**WHAT THIS TASK INVOLVES**
Print the entries underneath word for word, omitting whatever pictures they contain.

**MATERIAL FOR THIS TASK**
--*--

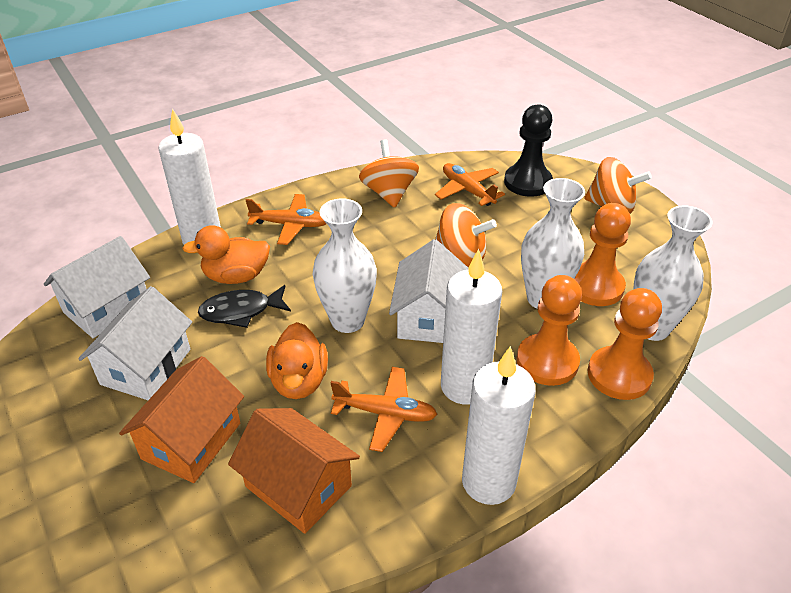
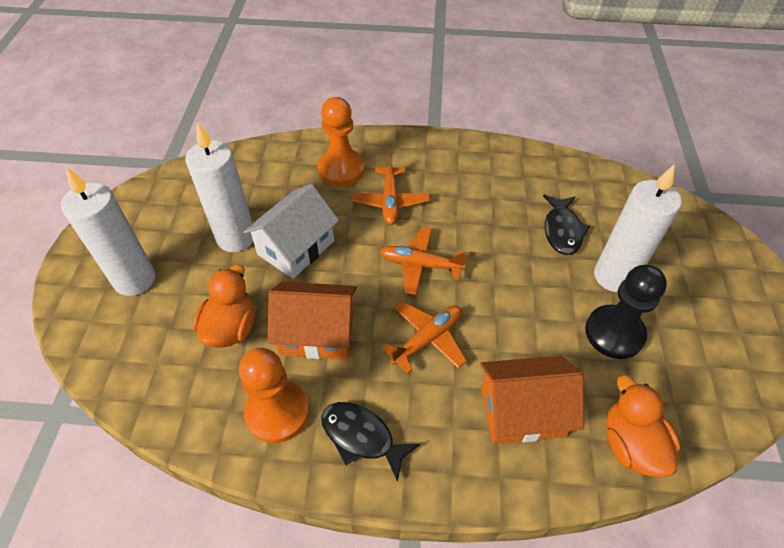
black fish: 1 -> 2
orange pawn: 3 -> 2
orange spinning top: 3 -> 0
white house: 3 -> 1
white vase: 3 -> 0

--*--

**PROBLEM SOLUTION**
black fish: 1 -> 2
orange pawn: 3 -> 2
orange spinning top: 3 -> 0
white house: 3 -> 1
white vase: 3 -> 0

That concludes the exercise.